| Assignment |
Please print every record below exactly as it appears.

| Records shown |

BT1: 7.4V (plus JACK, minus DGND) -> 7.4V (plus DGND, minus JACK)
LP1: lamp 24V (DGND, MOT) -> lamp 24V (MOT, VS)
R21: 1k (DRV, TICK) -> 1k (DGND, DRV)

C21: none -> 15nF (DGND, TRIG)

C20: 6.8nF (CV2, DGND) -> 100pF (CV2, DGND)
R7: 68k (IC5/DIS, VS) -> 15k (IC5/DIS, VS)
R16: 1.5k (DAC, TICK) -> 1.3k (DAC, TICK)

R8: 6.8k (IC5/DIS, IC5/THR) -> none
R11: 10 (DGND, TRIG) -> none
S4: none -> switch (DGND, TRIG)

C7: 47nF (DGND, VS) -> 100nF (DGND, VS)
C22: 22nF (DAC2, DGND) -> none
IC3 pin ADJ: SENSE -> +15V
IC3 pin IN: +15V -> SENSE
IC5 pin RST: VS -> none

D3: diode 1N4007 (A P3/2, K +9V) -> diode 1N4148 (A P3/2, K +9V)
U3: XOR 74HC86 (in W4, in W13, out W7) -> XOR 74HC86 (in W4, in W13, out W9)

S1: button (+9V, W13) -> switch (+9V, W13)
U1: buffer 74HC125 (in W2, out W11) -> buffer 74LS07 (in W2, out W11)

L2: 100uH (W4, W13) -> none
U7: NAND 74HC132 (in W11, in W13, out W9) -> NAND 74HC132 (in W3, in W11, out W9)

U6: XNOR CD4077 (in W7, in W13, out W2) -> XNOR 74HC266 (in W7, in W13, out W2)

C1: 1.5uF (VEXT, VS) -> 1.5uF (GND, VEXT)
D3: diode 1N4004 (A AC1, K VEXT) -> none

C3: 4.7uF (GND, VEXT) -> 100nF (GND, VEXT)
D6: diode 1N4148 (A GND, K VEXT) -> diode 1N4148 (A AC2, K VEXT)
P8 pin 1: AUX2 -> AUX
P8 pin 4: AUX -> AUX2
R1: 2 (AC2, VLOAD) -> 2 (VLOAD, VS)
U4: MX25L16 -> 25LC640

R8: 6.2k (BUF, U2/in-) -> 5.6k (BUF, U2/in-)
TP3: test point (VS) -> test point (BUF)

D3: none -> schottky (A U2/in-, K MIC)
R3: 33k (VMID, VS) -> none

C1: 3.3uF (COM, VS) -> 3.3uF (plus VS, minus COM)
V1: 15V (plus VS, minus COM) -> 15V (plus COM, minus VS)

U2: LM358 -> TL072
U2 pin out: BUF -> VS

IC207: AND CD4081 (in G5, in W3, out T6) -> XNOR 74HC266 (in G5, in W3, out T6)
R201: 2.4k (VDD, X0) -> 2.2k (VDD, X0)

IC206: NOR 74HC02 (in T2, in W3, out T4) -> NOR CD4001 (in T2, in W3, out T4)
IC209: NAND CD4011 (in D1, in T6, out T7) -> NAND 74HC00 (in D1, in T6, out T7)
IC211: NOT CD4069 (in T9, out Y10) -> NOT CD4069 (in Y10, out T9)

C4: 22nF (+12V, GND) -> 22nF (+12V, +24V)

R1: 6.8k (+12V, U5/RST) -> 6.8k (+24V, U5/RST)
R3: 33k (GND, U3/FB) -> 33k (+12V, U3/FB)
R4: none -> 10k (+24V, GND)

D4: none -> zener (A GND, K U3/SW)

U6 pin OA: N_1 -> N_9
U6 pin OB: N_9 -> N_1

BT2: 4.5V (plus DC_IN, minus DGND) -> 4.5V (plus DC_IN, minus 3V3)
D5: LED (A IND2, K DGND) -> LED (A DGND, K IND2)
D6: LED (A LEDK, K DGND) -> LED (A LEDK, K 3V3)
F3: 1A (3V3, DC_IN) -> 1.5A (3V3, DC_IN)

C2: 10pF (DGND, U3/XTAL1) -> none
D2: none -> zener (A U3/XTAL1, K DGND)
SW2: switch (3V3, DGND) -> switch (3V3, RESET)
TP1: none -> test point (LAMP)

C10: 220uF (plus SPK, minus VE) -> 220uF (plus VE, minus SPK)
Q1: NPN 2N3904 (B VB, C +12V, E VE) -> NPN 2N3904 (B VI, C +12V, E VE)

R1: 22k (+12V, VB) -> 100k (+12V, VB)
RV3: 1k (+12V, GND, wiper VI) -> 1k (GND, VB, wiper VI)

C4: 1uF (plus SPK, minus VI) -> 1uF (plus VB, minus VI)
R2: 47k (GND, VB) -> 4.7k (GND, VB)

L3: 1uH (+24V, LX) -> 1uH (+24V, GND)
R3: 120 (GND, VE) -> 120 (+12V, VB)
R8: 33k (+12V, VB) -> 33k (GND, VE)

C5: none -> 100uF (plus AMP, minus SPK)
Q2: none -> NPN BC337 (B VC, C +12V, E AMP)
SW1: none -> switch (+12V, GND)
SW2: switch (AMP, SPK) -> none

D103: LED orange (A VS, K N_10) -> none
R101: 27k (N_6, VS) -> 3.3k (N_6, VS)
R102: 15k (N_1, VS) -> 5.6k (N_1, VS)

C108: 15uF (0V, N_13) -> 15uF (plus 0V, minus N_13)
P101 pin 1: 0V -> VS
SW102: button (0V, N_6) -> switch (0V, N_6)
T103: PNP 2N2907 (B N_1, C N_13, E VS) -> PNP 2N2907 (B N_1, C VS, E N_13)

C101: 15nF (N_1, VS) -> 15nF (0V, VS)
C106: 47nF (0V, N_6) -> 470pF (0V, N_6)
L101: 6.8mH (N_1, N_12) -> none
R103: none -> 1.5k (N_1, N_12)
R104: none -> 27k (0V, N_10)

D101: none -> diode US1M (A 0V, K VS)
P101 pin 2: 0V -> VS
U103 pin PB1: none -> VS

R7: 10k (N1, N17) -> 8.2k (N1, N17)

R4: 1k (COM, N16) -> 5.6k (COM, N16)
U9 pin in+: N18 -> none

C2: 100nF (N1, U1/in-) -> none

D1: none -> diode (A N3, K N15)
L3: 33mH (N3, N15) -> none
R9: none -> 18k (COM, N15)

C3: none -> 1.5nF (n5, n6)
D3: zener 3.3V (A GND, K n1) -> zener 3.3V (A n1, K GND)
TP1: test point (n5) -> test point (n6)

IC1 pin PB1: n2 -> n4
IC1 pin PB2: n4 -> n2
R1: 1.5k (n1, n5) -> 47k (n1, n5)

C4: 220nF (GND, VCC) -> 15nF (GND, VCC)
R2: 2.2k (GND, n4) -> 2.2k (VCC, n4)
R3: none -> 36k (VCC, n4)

| Response to this exercise |
BT1: 7.4V (plus JACK, minus DGND) -> 7.4V (plus DGND, minus JACK)
LP1: lamp 24V (DGND, MOT) -> lamp 24V (MOT, VS)
R21: 1k (DRV, TICK) -> 1k (DGND, DRV)

C21: none -> 15nF (DGND, TRIG)

C20: 6.8nF (CV2, DGND) -> 100pF (CV2, DGND)
R7: 68k (IC5/DIS, VS) -> 15k (IC5/DIS, VS)
R16: 1.5k (DAC, TICK) -> 1.3k (DAC, TICK)

R8: 6.8k (IC5/DIS, IC5/THR) -> none
R11: 10 (DGND, TRIG) -> none
S4: none -> switch (DGND, TRIG)

C7: 47nF (DGND, VS) -> 100nF (DGND, VS)
C22: 22nF (DAC2, DGND) -> none
IC3 pin ADJ: SENSE -> +15V
IC3 pin IN: +15V -> SENSE
IC5 pin RST: VS -> none

D3: diode 1N4007 (A P3/2, K +9V) -> diode 1N4148 (A P3/2, K +9V)
U3: XOR 74HC86 (in W4, in W13, out W7) -> XOR 74HC86 (in W4, in W13, out W9)

S1: button (+9V, W13) -> switch (+9V, W13)
U1: buffer 74HC125 (in W2, out W11) -> buffer 74LS07 (in W2, out W11)

L2: 100uH (W4, W13) -> none
U7: NAND 74HC132 (in W11, in W13, out W9) -> NAND 74HC132 (in W3, in W11, out W9)

U6: XNOR CD4077 (in W7, in W13, out W2) -> XNOR 74HC266 (in W7, in W13, out W2)

C1: 1.5uF (VEXT, VS) -> 1.5uF (GND, VEXT)
D3: diode 1N4004 (A AC1, K VEXT) -> none

C3: 4.7uF (GND, VEXT) -> 100nF (GND, VEXT)
D6: diode 1N4148 (A GND, K VEXT) -> diode 1N4148 (A AC2, K VEXT)
P8 pin 1: AUX2 -> AUX
P8 pin 4: AUX -> AUX2
R1: 2 (AC2, VLOAD) -> 2 (VLOAD, VS)
U4: MX25L16 -> 25LC640

R8: 6.2k (BUF, U2/in-) -> 5.6k (BUF, U2/in-)
TP3: test point (VS) -> test point (BUF)

D3: none -> schottky (A U2/in-, K MIC)
R3: 33k (VMID, VS) -> none

C1: 3.3uF (COM, VS) -> 3.3uF (plus VS, minus COM)
V1: 15V (plus VS, minus COM) -> 15V (plus COM, minus VS)

U2: LM358 -> TL072
U2 pin out: BUF -> VS

IC207: AND CD4081 (in G5, in W3, out T6) -> XNOR 74HC266 (in G5, in W3, out T6)
R201: 2.4k (VDD, X0) -> 2.2k (VDD, X0)

IC206: NOR 74HC02 (in T2, in W3, out T4) -> NOR CD4001 (in T2, in W3, out T4)
IC209: NAND CD4011 (in D1, in T6, out T7) -> NAND 74HC00 (in D1, in T6, out T7)
IC211: NOT CD4069 (in T9, out Y10) -> NOT CD4069 (in Y10, out T9)

C4: 22nF (+12V, GND) -> 22nF (+12V, +24V)

R1: 6.8k (+12V, U5/RST) -> 6.8k (+24V, U5/RST)
R3: 33k (GND, U3/FB) -> 33k (+12V, U3/FB)
R4: none -> 10k (+24V, GND)

D4: none -> zener (A GND, K U3/SW)

U6 pin OA: N_1 -> N_9
U6 pin OB: N_9 -> N_1

BT2: 4.5V (plus DC_IN, minus DGND) -> 4.5V (plus DC_IN, minus 3V3)
D5: LED (A IND2, K DGND) -> LED (A DGND, K IND2)
D6: LED (A LEDK, K DGND) -> LED (A LEDK, K 3V3)
F3: 1A (3V3, DC_IN) -> 1.5A (3V3, DC_IN)

C2: 10pF (DGND, U3/XTAL1) -> none
D2: none -> zener (A U3/XTAL1, K DGND)
SW2: switch (3V3, DGND) -> switch (3V3, RESET)
TP1: none -> test point (LAMP)

C10: 220uF (plus SPK, minus VE) -> 220uF (plus VE, minus SPK)
Q1: NPN 2N3904 (B VB, C +12V, E VE) -> NPN 2N3904 (B VI, C +12V, E VE)

R1: 22k (+12V, VB) -> 100k (+12V, VB)
RV3: 1k (+12V, GND, wiper VI) -> 1k (GND, VB, wiper VI)

C4: 1uF (plus SPK, minus VI) -> 1uF (plus VB, minus VI)
R2: 47k (GND, VB) -> 4.7k (GND, VB)

L3: 1uH (+24V, LX) -> 1uH (+24V, GND)
R3: 120 (GND, VE) -> 120 (+12V, VB)
R8: 33k (+12V, VB) -> 33k (GND, VE)

C5: none -> 100uF (plus AMP, minus SPK)
Q2: none -> NPN BC337 (B VC, C +12V, E AMP)
SW1: none -> switch (+12V, GND)
SW2: switch (AMP, SPK) -> none

D103: LED orange (A VS, K N_10) -> none
R101: 27k (N_6, VS) -> 3.3k (N_6, VS)
R102: 15k (N_1, VS) -> 5.6k (N_1, VS)

C108: 15uF (0V, N_13) -> 15uF (plus 0V, minus N_13)
P101 pin 1: 0V -> VS
SW102: button (0V, N_6) -> switch (0V, N_6)
T103: PNP 2N2907 (B N_1, C N_13, E VS) -> PNP 2N2907 (B N_1, C VS, E N_13)

C101: 15nF (N_1, VS) -> 15nF (0V, VS)
C106: 47nF (0V, N_6) -> 470pF (0V, N_6)
L101: 6.8mH (N_1, N_12) -> none
R103: none -> 1.5k (N_1, N_12)
R104: none -> 27k (0V, N_10)

D101: none -> diode US1M (A 0V, K VS)
P101 pin 2: 0V -> VS
U103 pin PB1: none -> VS

R7: 10k (N1, N17) -> 8.2k (N1, N17)

R4: 1k (COM, N16) -> 5.6k (COM, N16)
U9 pin in+: N18 -> none

C2: 100nF (N1, U1/in-) -> none

D1: none -> diode (A N3, K N15)
L3: 33mH (N3, N15) -> none
R9: none -> 18k (COM, N15)

C3: none -> 1.5nF (n5, n6)
D3: zener 3.3V (A GND, K n1) -> zener 3.3V (A n1, K GND)
TP1: test point (n5) -> test point (n6)

IC1 pin PB1: n2 -> n4
IC1 pin PB2: n4 -> n2
R1: 1.5k (n1, n5) -> 47k (n1, n5)

C4: 220nF (GND, VCC) -> 15nF (GND, VCC)
R2: 2.2k (GND, n4) -> 2.2k (VCC, n4)
R3: none -> 36k (VCC, n4)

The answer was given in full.